**What you have to do:**
Without changing a word, repeat the data, and include no pictures.

**Data extract:**
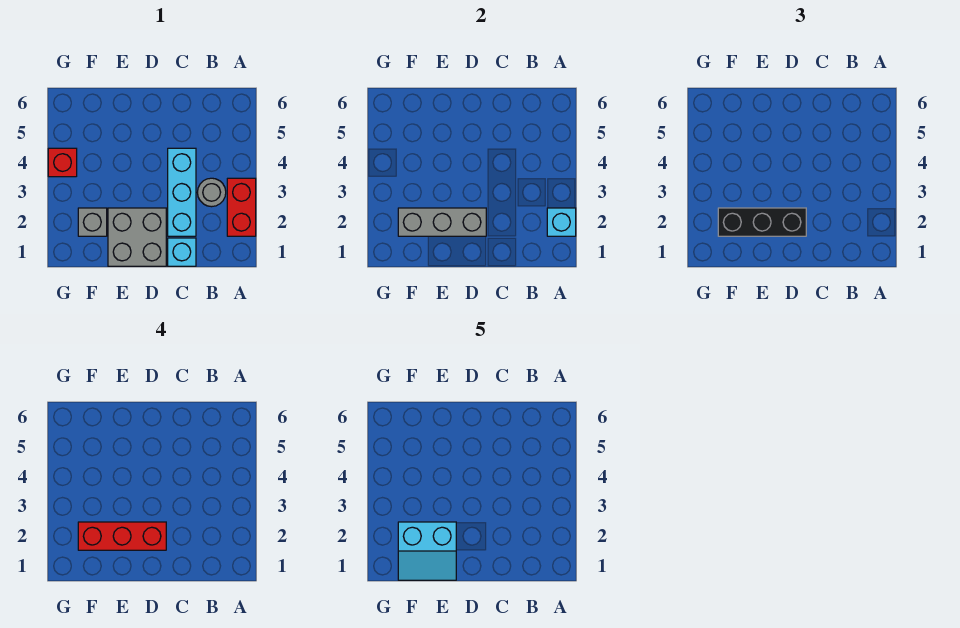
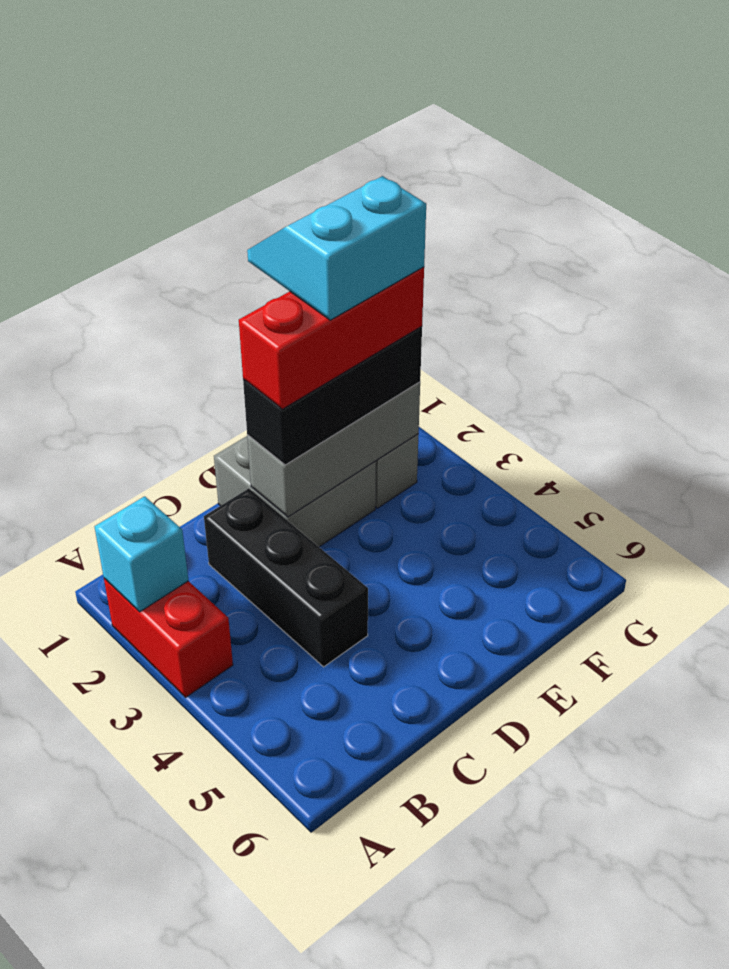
grey round brick B3 level 1 -> none
cyan brick C1 level 1 -> none
cyan brick C2:C4 level 1 -> black brick C2:C4 level 1
red brick G4 level 1 -> none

**Answer for this exercise:**
grey round brick B3 level 1 -> none
cyan brick C1 level 1 -> none
cyan brick C2:C4 level 1 -> black brick C2:C4 level 1
red brick G4 level 1 -> none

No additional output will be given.